Extracted records:
------------
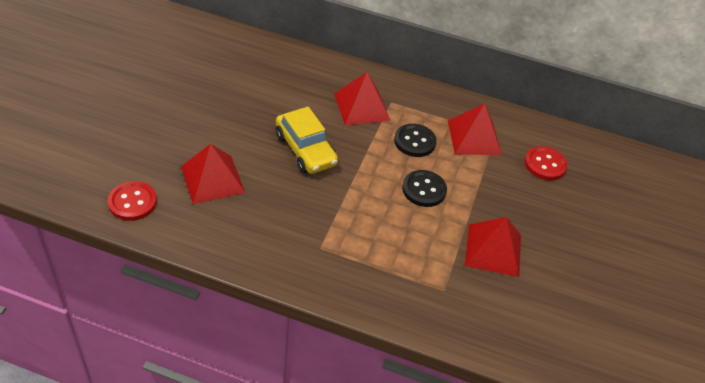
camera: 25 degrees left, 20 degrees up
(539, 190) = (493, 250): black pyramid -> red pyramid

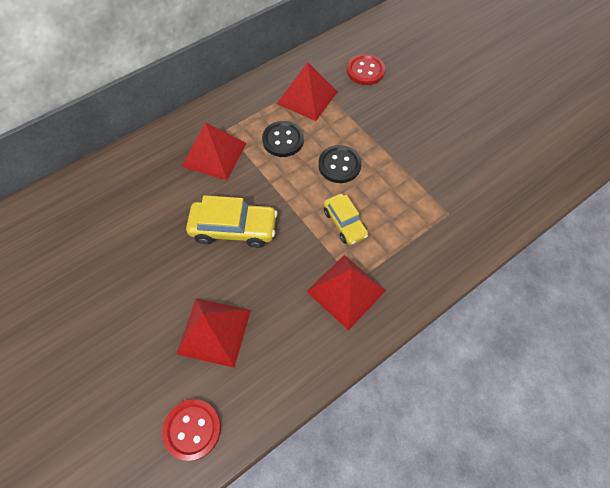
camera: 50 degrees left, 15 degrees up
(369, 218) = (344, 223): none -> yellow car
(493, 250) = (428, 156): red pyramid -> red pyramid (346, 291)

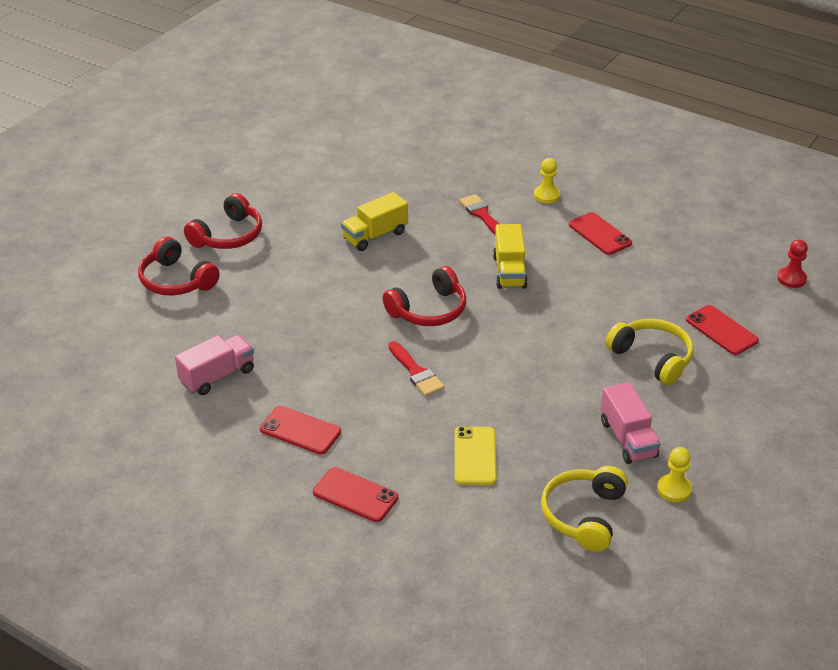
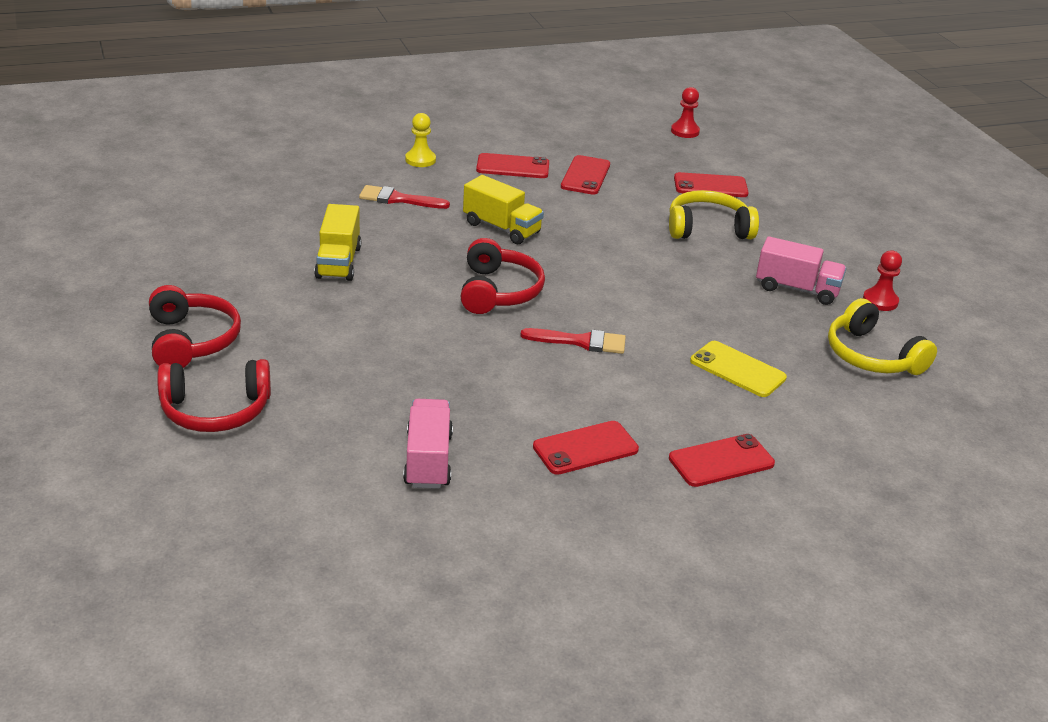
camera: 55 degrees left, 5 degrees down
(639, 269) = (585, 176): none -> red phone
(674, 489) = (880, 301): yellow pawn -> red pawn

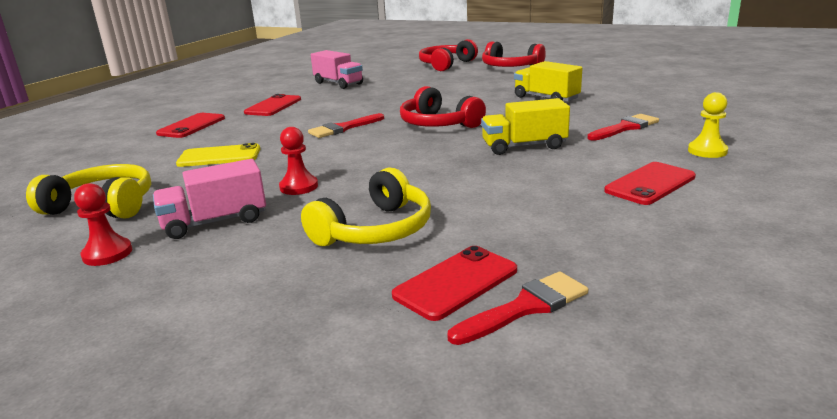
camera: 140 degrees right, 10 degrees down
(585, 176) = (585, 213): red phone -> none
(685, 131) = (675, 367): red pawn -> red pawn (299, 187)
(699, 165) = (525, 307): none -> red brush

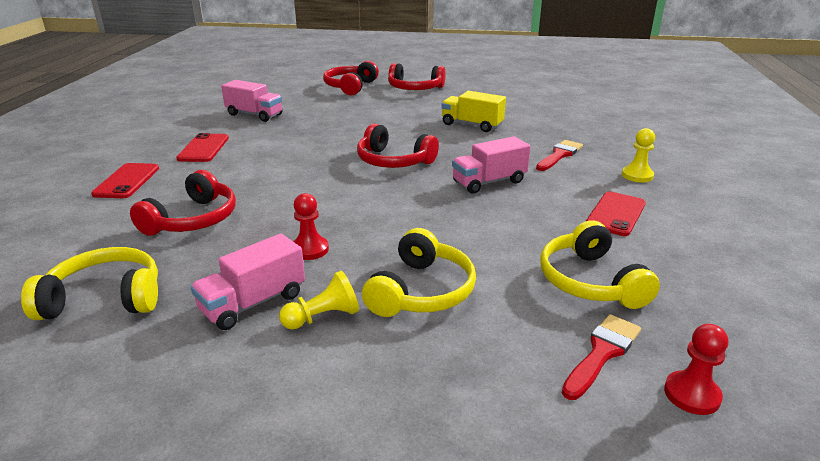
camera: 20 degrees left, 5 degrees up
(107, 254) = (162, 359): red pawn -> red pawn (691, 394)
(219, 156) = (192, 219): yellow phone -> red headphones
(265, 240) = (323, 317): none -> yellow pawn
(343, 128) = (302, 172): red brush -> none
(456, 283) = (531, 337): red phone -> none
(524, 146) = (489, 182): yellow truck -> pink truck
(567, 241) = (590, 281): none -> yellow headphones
------------
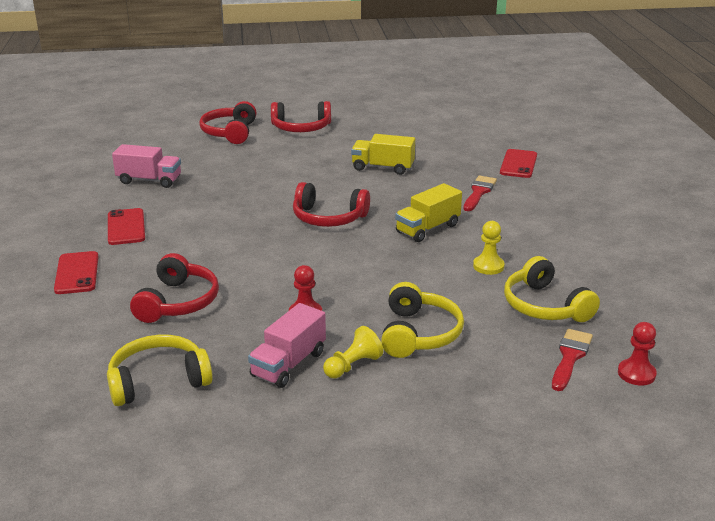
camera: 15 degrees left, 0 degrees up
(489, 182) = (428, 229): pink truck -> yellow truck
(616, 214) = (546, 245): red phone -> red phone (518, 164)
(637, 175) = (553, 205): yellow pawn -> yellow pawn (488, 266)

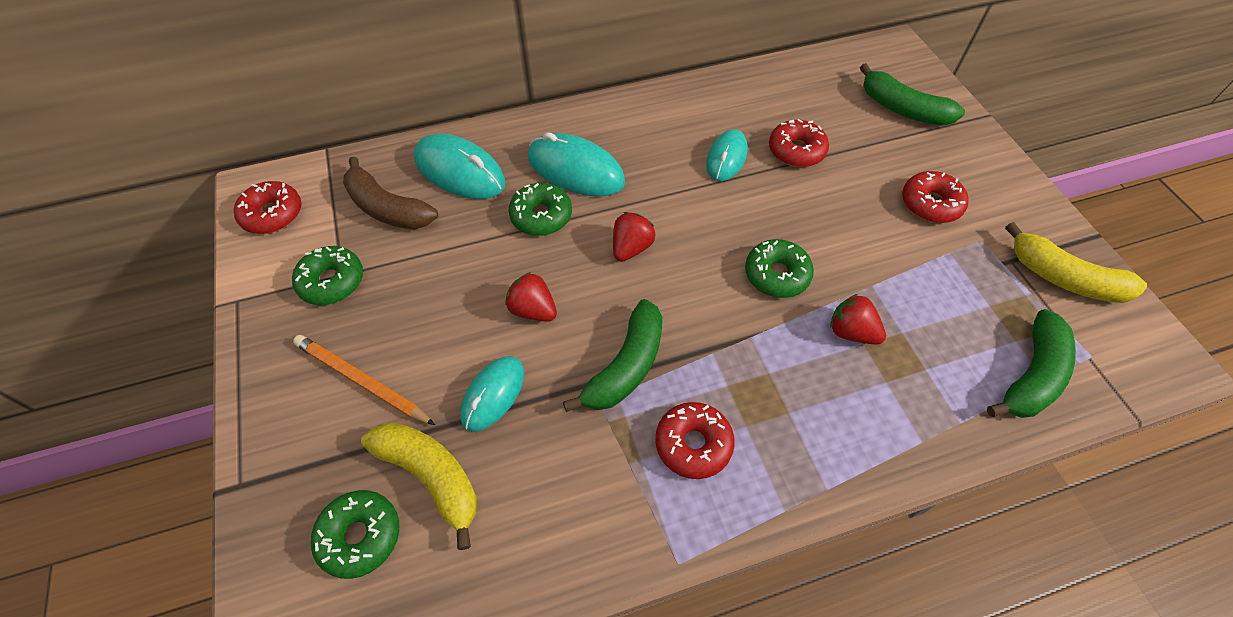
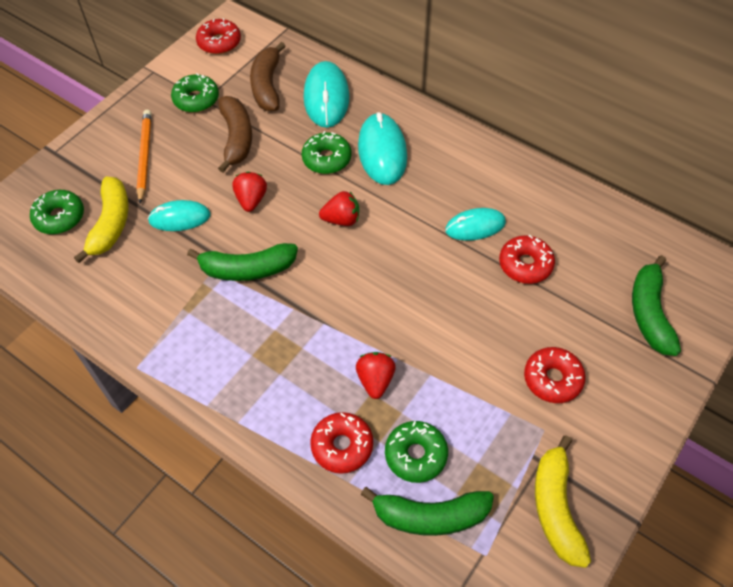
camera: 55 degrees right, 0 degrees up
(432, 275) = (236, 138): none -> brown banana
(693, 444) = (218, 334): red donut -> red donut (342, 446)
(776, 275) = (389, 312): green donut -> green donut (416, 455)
------------
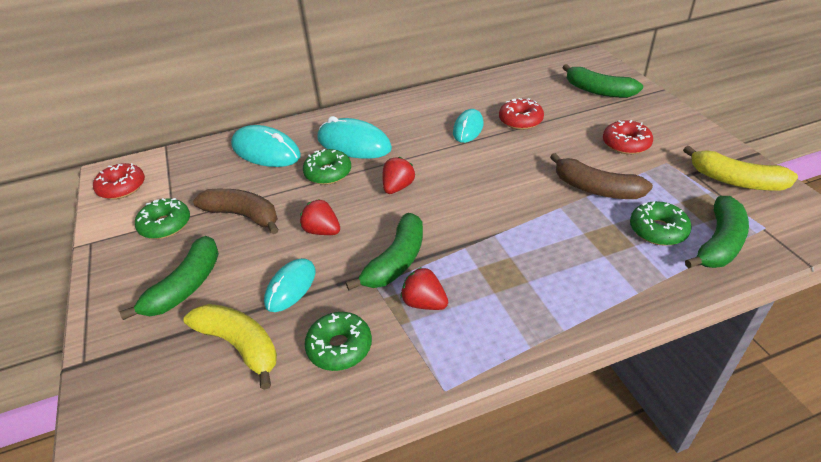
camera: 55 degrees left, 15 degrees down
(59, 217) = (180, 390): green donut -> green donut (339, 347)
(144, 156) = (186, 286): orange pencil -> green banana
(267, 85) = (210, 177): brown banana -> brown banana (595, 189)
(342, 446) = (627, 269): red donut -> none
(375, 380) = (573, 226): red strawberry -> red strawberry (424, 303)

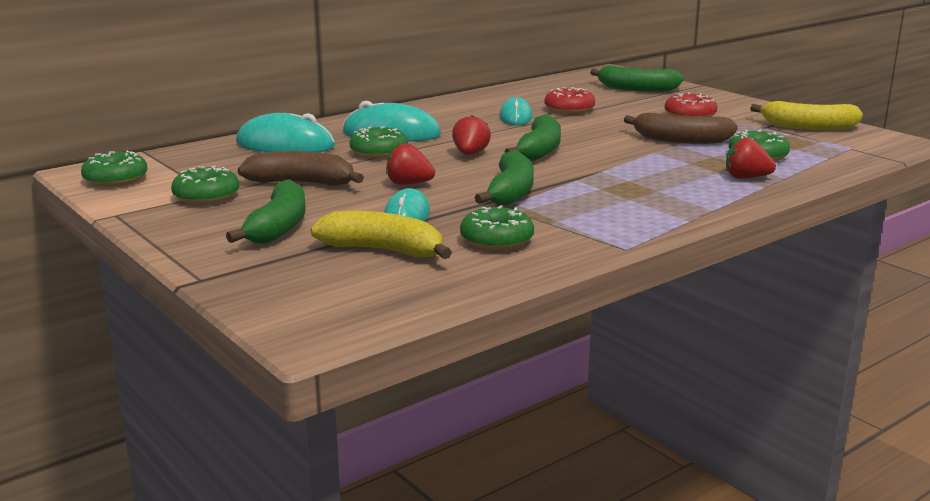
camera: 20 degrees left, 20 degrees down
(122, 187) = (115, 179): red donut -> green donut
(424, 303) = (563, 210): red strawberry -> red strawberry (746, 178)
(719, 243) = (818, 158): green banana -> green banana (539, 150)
------------
● TRY IT: Of the records above, print only the lines from the one containing "camera: 25 degrees left, 20 degrees up" through the one containing "(639, 269) = (585, 176): none -> red phone", inclusive and unaltered, leaving out pictures.

● OUTPUT FOR THIS EXERCISE:
camera: 25 degrees left, 20 degrees up
(539, 190) = (493, 250): black pyramid -> red pyramid

camera: 50 degrees left, 15 degrees up
(369, 218) = (344, 223): none -> yellow car
(493, 250) = (428, 156): red pyramid -> red pyramid (346, 291)

camera: 55 degrees left, 5 degrees down
(639, 269) = (585, 176): none -> red phone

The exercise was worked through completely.